= Beginning of Section =

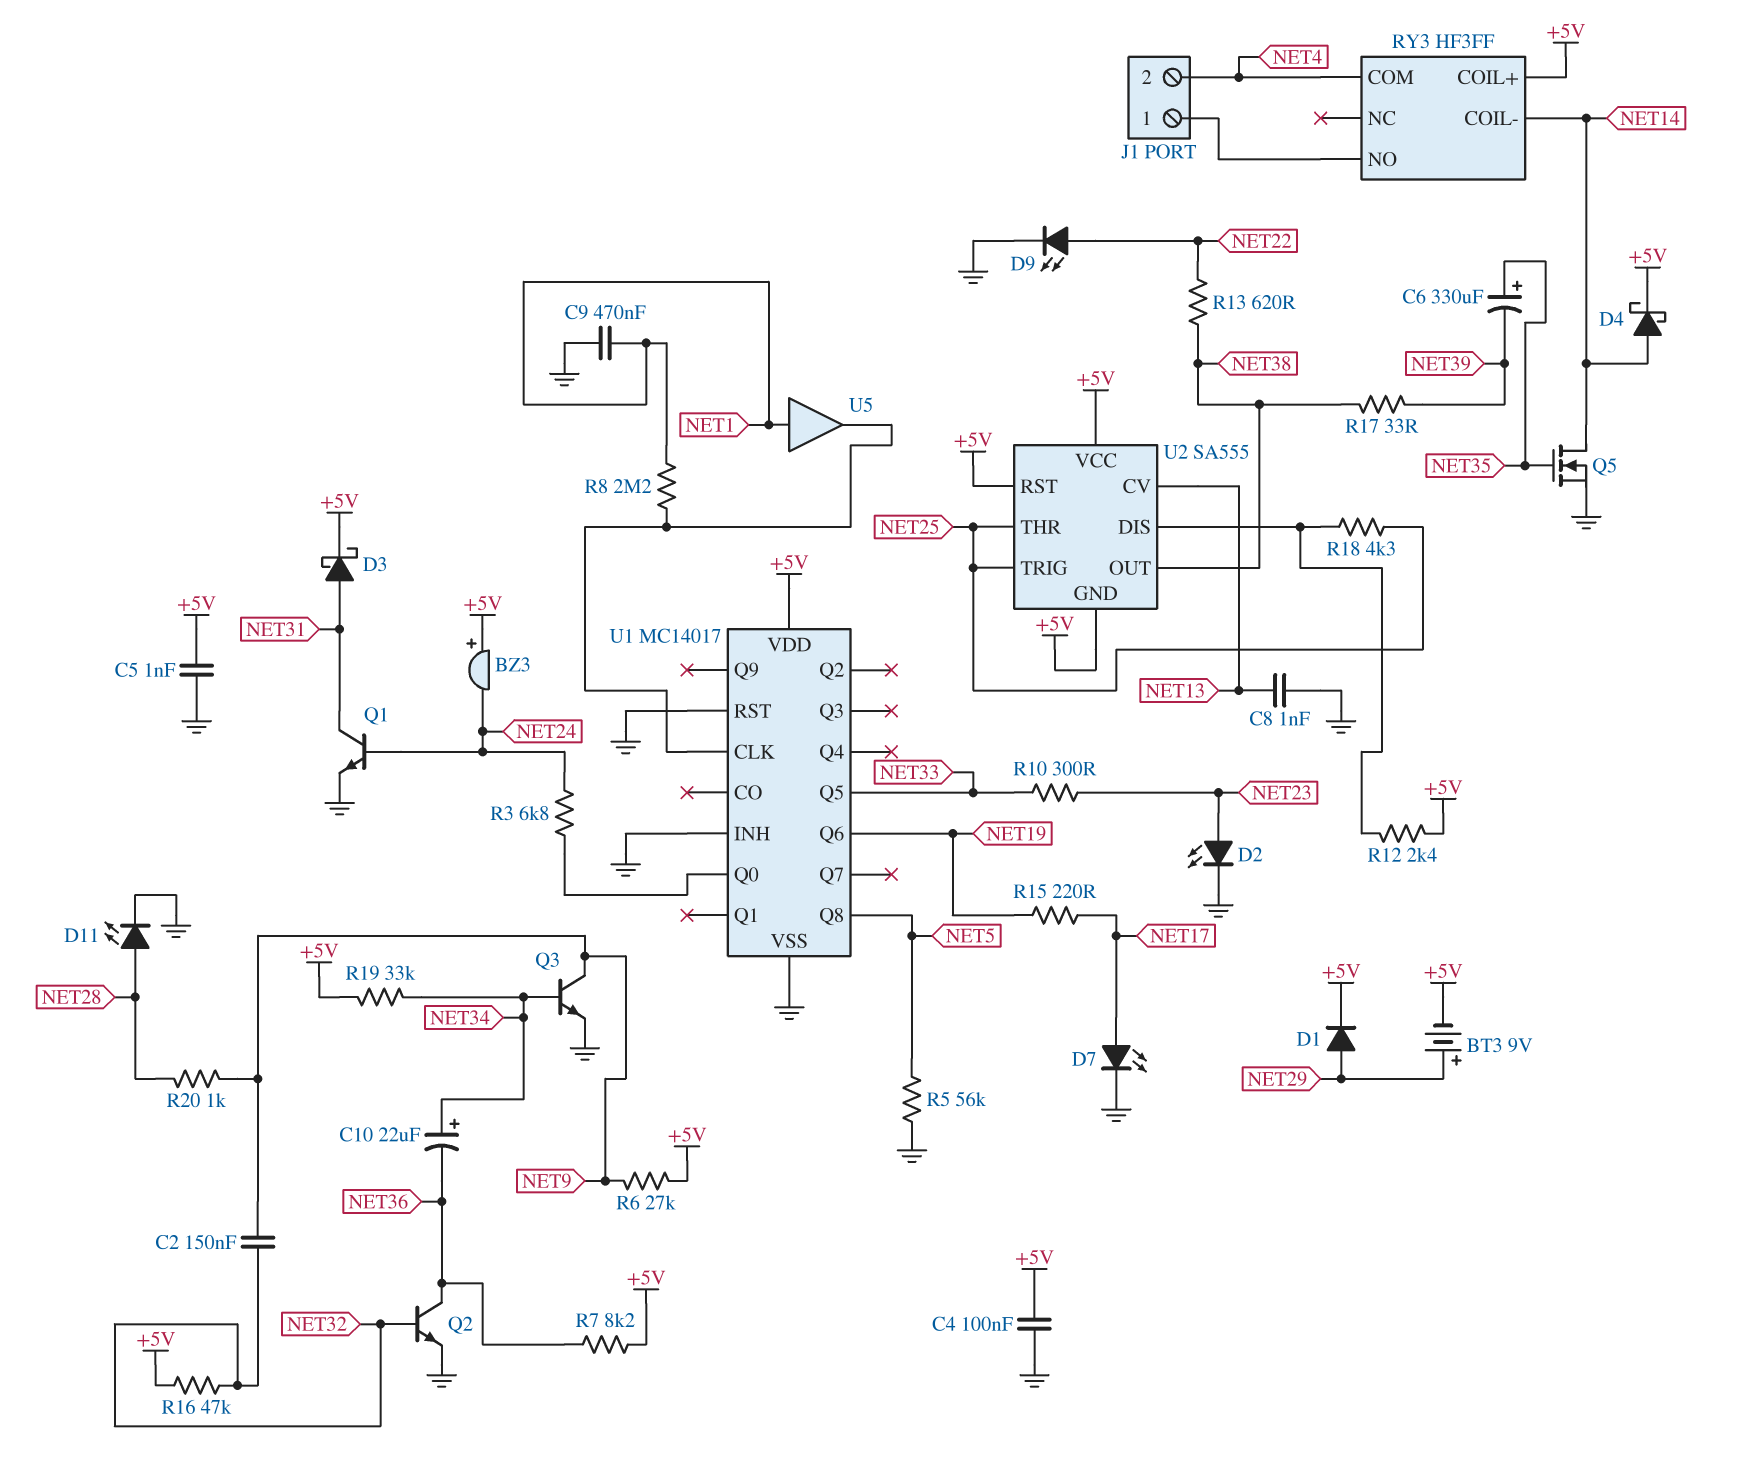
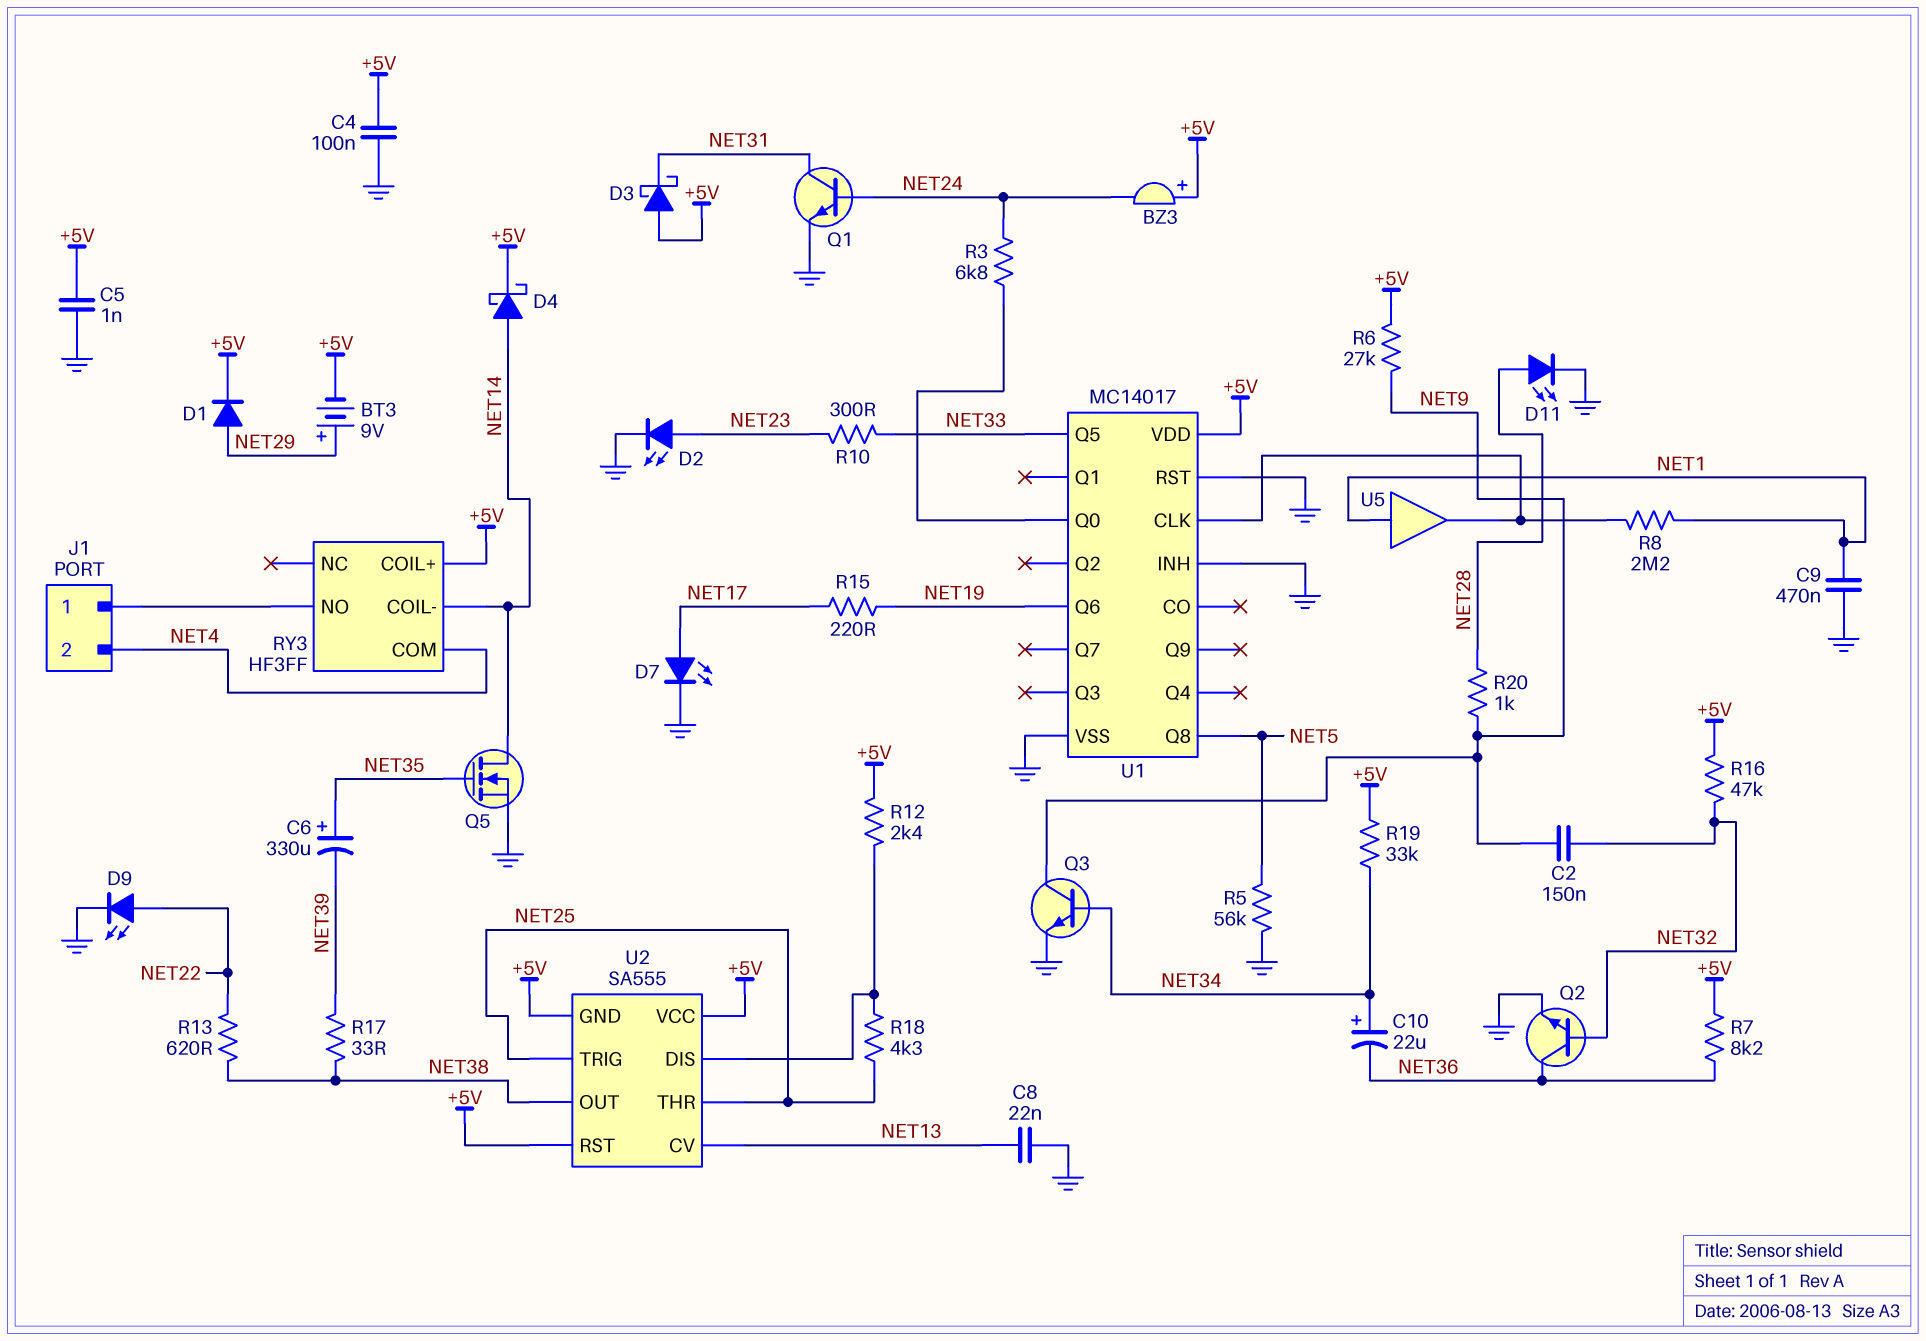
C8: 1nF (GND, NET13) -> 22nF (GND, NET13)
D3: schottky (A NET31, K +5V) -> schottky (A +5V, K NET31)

= End of Section =
= Beginning of Section =

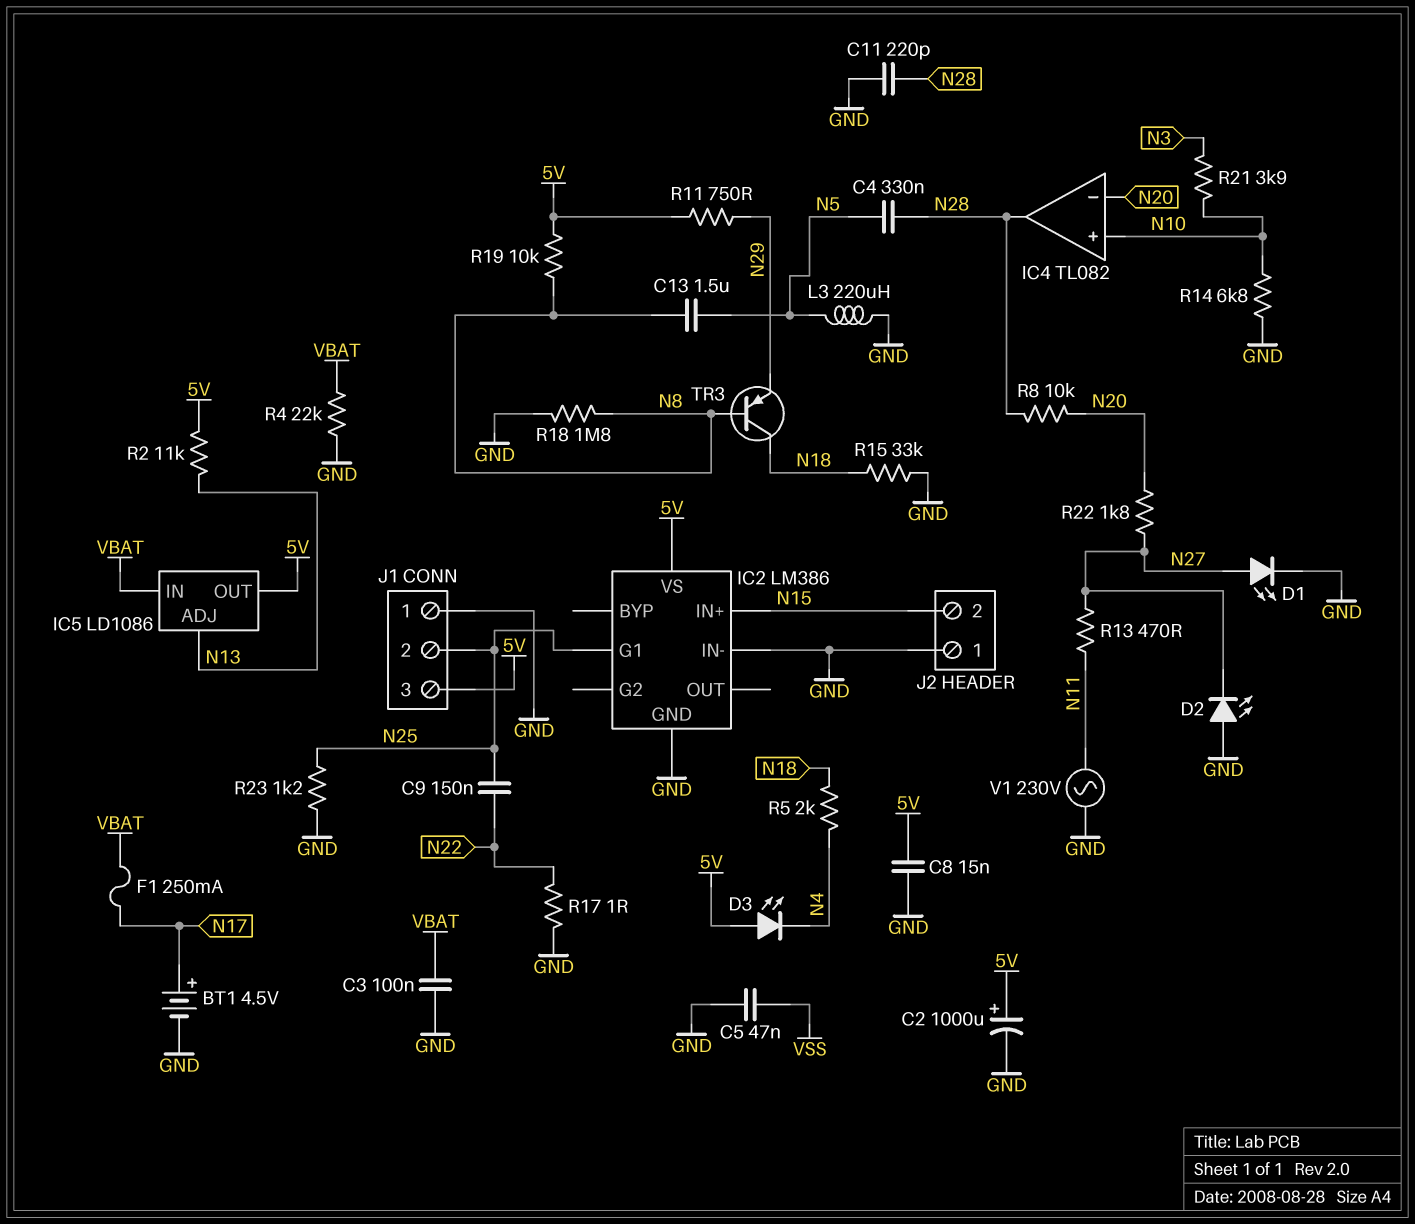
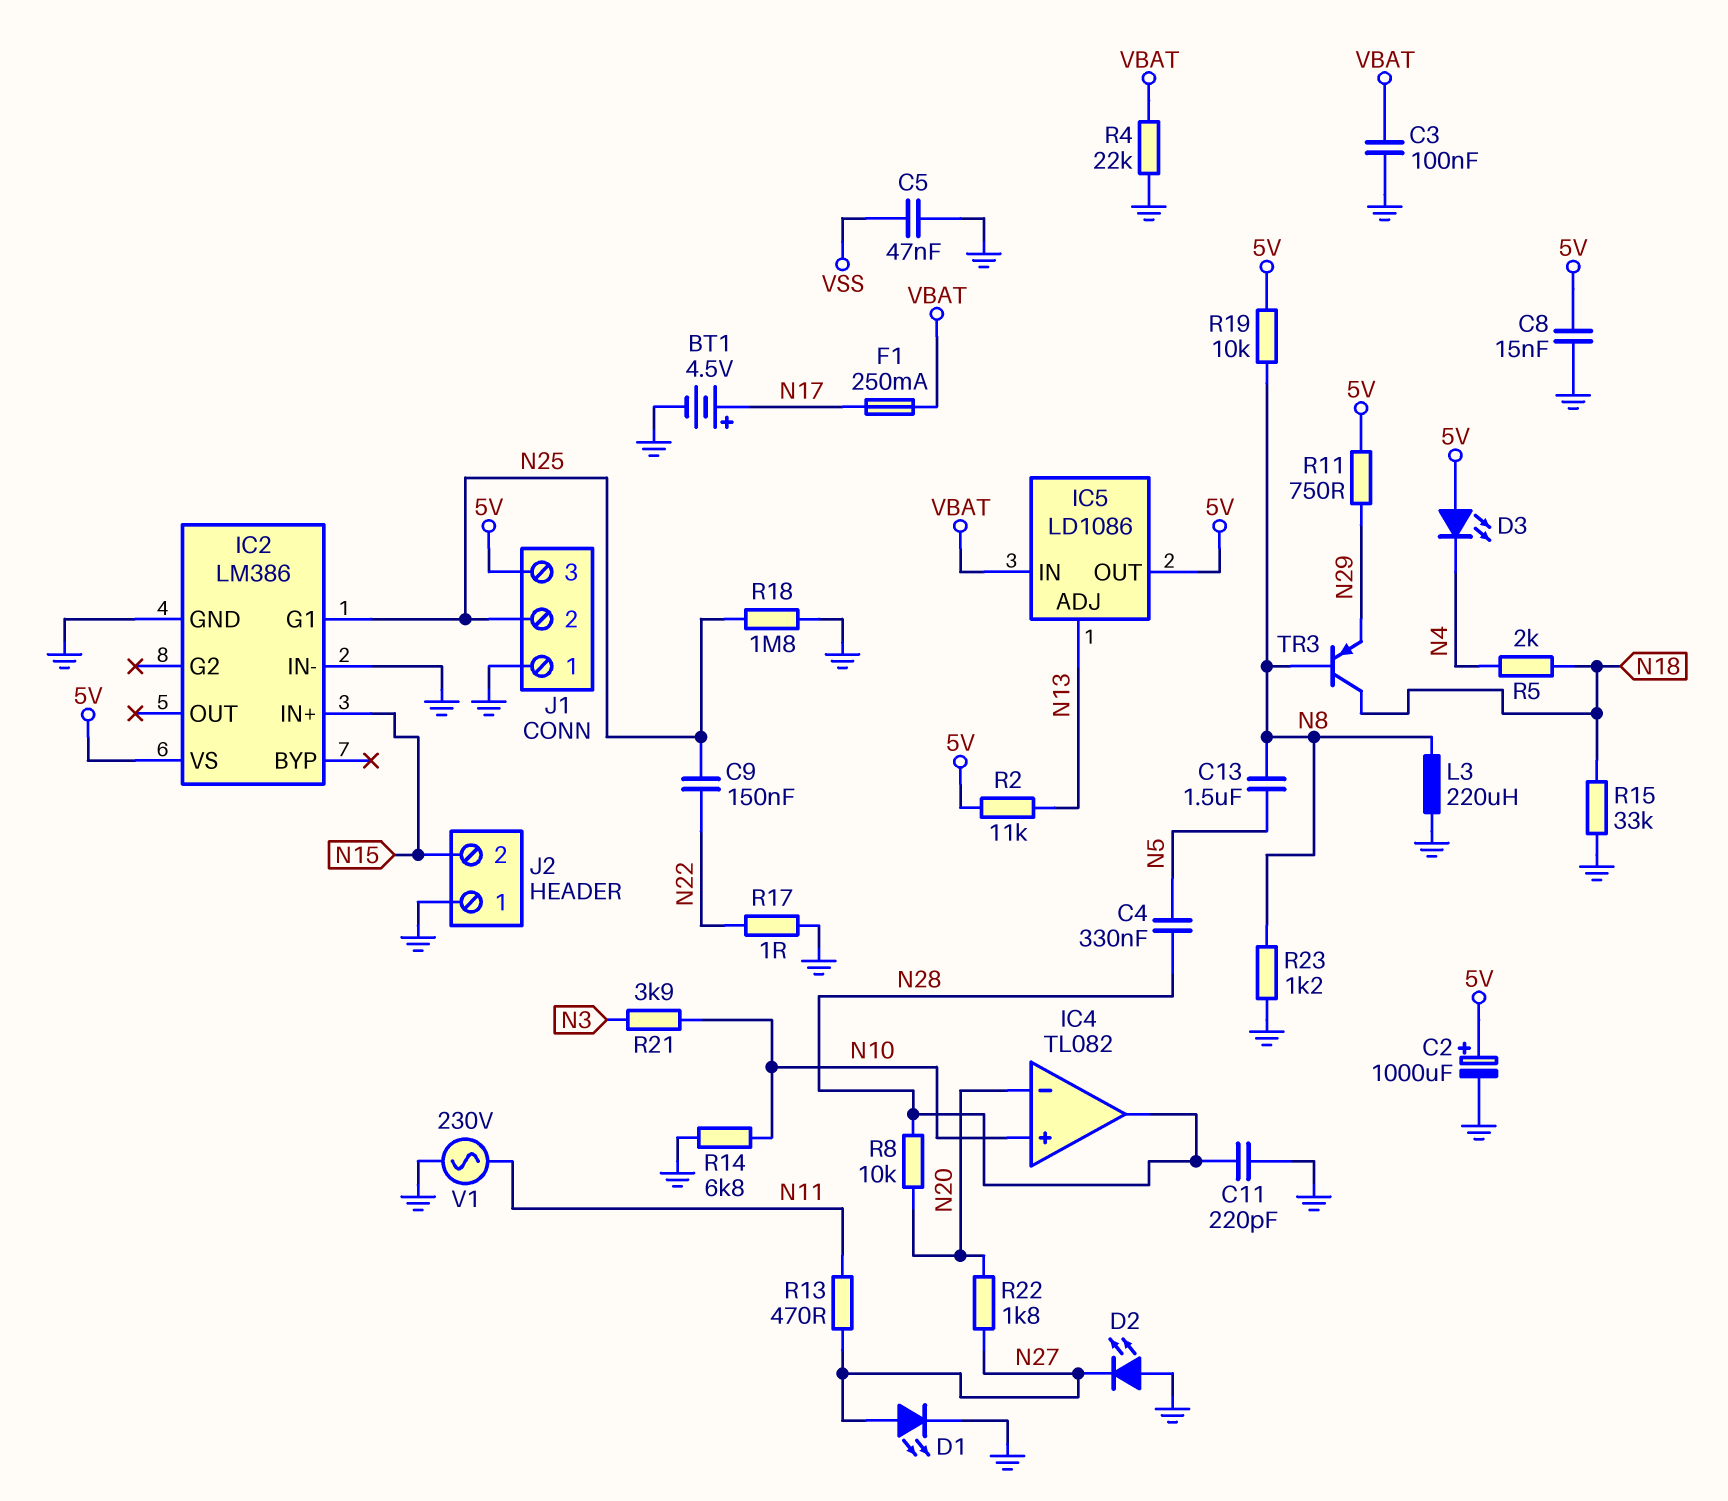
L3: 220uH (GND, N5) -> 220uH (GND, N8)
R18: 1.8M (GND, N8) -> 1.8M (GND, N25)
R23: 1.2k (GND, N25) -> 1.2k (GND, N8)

= End of Section =

**Aim of the exercise:** Output the lines above between the one holding "R18: 1.8M (GND, N8) -> 1.8M (GND, N25)" and the one holding "R23: 1.2k (GND, N25) -> 1.2k (GND, N8)", inclusive, with nothing before or after them.

**Result for this task:**
R18: 1.8M (GND, N8) -> 1.8M (GND, N25)
R23: 1.2k (GND, N25) -> 1.2k (GND, N8)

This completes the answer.